# Data entries start

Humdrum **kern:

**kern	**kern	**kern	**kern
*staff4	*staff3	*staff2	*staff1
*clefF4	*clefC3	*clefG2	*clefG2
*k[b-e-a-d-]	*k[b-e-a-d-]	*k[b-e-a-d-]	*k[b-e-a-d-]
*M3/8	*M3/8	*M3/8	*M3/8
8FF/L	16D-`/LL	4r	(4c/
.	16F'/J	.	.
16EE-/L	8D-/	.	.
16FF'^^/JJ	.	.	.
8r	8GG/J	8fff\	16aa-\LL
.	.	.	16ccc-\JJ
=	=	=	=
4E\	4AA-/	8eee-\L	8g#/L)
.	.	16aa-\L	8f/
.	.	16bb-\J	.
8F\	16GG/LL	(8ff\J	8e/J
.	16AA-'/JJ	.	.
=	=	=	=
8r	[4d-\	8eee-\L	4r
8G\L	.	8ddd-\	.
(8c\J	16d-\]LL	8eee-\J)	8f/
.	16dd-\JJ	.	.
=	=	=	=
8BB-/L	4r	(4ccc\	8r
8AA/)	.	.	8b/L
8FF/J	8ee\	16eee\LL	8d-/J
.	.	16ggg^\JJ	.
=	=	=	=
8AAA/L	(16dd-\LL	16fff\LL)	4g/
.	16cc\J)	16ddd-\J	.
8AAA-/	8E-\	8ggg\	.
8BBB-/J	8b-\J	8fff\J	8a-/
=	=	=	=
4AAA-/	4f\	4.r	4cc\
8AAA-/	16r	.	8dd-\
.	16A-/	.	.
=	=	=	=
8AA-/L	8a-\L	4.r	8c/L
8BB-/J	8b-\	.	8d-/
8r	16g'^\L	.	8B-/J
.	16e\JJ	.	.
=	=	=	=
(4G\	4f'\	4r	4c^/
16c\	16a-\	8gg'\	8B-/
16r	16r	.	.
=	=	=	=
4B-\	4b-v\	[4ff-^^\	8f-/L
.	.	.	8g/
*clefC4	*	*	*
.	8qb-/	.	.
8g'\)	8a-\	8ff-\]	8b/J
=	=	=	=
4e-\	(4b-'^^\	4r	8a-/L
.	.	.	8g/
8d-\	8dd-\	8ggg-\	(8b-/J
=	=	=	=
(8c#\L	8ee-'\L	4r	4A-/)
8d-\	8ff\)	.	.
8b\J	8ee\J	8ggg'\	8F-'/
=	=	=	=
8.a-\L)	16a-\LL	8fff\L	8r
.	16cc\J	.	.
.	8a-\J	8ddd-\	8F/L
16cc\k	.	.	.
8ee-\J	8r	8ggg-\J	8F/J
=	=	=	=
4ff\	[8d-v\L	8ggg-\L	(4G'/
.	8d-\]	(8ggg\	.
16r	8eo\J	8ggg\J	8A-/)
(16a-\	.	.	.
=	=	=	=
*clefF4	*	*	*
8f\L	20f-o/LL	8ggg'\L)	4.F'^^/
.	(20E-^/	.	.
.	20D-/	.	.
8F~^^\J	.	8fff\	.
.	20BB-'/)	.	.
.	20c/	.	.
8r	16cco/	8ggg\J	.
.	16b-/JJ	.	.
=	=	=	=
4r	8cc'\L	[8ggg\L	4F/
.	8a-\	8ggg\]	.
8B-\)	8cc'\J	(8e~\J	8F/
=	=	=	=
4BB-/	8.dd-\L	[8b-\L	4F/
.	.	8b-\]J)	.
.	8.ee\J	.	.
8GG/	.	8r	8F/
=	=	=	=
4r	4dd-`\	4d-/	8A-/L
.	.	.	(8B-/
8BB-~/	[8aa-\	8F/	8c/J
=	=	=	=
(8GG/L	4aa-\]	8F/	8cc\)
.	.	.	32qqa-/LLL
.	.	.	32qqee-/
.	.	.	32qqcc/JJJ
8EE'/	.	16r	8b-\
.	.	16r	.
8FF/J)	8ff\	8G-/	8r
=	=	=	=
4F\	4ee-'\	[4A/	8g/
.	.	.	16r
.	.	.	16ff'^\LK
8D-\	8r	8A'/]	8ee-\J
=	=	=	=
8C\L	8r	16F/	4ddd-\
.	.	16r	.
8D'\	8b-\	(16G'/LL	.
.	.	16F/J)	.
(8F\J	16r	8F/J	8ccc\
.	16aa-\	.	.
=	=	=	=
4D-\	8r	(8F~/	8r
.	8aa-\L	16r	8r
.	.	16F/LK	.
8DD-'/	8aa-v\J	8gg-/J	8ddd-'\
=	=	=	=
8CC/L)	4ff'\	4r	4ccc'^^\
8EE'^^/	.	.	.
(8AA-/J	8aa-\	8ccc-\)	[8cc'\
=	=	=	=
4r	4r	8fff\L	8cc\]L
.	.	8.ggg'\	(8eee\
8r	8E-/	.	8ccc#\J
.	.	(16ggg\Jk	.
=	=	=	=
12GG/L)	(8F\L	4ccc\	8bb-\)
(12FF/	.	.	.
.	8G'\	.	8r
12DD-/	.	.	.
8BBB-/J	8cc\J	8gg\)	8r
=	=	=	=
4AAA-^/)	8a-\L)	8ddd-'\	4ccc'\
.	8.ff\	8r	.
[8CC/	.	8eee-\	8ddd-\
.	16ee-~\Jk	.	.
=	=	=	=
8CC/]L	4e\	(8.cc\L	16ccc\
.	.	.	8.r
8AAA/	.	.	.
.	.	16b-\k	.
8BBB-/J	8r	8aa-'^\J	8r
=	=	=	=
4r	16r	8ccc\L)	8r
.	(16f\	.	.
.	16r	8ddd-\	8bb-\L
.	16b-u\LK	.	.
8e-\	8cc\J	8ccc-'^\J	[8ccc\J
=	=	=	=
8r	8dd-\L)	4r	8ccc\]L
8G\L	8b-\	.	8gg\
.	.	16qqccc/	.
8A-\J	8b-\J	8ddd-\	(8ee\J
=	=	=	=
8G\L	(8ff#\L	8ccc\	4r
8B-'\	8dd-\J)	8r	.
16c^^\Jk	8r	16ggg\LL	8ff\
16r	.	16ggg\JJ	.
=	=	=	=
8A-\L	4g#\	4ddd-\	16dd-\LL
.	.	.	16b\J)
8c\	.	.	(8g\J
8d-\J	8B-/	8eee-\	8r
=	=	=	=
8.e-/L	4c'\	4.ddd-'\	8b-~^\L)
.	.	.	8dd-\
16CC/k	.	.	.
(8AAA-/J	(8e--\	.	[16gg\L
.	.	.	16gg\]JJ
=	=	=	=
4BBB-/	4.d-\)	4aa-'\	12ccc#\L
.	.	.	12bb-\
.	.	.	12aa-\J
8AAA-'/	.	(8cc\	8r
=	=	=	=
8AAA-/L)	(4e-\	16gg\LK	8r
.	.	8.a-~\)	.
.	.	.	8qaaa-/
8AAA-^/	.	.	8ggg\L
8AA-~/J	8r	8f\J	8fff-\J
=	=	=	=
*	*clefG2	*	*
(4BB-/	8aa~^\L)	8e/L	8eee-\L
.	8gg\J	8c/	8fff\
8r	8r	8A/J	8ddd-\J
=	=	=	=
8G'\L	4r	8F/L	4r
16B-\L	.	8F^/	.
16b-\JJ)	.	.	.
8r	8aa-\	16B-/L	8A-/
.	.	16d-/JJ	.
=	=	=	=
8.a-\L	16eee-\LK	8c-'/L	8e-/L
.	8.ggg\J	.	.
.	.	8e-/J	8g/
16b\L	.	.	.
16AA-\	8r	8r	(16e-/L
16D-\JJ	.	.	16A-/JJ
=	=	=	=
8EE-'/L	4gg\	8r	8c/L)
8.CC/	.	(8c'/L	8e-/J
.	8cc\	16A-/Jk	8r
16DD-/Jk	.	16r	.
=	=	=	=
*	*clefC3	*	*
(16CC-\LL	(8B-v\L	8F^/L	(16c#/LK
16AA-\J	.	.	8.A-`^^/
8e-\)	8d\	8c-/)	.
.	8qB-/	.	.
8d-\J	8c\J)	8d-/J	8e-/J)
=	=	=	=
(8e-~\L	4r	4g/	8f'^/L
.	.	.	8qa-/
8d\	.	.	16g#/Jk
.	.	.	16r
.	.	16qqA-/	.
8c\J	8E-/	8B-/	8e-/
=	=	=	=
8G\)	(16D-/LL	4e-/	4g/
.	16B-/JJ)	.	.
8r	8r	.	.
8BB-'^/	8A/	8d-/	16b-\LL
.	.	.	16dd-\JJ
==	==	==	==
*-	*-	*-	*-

# Data entries end
# Data entries start

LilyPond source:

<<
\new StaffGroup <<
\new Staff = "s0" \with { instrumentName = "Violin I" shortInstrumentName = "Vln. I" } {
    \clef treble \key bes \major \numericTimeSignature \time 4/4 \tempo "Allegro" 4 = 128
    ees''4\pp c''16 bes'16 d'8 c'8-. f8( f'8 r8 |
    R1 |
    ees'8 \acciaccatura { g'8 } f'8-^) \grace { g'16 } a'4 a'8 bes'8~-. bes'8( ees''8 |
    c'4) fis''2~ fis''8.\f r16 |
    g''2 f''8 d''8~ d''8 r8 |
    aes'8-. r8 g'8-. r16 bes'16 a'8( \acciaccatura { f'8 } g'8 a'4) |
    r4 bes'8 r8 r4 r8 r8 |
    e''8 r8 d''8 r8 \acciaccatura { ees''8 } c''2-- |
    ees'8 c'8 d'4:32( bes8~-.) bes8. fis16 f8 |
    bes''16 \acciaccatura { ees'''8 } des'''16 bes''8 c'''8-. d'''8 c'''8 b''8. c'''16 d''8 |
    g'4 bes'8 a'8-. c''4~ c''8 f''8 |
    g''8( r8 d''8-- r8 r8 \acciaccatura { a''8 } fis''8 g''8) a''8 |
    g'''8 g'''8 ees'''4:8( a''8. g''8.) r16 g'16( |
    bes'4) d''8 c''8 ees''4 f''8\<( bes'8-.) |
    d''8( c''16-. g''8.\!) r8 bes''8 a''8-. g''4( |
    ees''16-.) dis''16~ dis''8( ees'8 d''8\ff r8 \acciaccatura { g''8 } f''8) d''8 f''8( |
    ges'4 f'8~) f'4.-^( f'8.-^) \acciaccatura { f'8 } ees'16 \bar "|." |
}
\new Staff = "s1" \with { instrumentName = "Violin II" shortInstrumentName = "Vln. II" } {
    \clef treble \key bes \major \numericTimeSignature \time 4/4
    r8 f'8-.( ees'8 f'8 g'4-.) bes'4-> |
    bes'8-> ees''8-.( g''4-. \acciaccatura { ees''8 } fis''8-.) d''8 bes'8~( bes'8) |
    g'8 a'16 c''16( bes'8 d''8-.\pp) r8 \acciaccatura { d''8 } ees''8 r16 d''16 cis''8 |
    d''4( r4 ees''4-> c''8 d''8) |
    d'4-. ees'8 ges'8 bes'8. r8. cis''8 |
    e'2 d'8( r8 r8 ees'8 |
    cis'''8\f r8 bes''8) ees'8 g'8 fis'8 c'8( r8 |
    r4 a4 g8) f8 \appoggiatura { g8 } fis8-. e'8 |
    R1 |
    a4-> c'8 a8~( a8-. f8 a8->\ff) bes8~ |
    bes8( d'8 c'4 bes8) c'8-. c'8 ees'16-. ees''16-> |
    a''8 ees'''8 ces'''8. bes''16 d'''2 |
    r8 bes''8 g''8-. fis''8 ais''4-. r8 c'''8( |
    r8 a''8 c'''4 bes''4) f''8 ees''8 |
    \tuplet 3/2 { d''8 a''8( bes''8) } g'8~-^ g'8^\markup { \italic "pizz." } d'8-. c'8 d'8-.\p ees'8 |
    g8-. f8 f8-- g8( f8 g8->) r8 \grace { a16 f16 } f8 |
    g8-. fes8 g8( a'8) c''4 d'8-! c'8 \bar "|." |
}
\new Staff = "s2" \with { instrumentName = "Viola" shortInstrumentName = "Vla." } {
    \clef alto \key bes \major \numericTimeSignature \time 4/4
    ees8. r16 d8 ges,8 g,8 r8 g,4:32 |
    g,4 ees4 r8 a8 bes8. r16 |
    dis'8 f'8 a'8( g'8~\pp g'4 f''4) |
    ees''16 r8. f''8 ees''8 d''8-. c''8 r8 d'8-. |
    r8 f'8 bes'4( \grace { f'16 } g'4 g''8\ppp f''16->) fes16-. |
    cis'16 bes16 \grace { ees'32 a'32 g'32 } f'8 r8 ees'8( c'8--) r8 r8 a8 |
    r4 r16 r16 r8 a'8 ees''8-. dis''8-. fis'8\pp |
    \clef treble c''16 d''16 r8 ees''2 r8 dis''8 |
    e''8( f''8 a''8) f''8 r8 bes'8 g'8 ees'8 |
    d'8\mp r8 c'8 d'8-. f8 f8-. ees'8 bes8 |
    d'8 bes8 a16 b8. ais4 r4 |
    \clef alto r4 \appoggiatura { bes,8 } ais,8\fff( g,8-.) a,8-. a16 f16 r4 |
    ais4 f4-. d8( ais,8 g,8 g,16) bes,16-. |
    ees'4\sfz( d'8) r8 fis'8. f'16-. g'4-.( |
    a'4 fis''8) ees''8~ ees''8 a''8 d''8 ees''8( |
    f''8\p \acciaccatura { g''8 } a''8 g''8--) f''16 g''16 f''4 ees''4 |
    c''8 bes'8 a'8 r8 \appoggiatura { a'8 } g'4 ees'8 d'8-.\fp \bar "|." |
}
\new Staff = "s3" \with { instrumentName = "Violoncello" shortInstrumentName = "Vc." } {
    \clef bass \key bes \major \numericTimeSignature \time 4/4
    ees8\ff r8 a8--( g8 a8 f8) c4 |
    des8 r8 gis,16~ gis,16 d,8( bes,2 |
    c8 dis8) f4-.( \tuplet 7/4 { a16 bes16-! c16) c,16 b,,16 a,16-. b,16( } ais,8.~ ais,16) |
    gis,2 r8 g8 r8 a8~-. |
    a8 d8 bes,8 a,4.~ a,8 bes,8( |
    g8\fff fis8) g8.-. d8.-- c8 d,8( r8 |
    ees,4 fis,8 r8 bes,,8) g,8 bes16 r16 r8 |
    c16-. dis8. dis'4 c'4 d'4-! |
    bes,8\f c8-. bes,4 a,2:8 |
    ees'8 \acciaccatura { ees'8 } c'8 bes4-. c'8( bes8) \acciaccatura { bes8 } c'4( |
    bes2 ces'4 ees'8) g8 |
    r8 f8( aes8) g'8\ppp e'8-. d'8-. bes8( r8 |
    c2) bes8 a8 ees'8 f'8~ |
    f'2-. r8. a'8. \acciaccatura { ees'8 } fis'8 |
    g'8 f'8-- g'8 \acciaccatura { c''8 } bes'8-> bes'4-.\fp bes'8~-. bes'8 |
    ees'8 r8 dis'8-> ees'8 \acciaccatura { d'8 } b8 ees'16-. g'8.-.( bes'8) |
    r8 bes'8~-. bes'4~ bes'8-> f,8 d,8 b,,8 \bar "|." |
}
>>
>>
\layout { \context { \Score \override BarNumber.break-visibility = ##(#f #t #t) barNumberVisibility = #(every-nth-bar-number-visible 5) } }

# Data entries end

**What to produce**. Find every line in the listing above that contains the word "major", and copy each of those lines.

**Solution below**.
    \clef treble \key bes \major \numericTimeSignature \time 4/4 \tempo "Allegro" 4 = 128
    \clef treble \key bes \major \numericTimeSignature \time 4/4
    \clef alto \key bes \major \numericTimeSignature \time 4/4
    \clef bass \key bes \major \numericTimeSignature \time 4/4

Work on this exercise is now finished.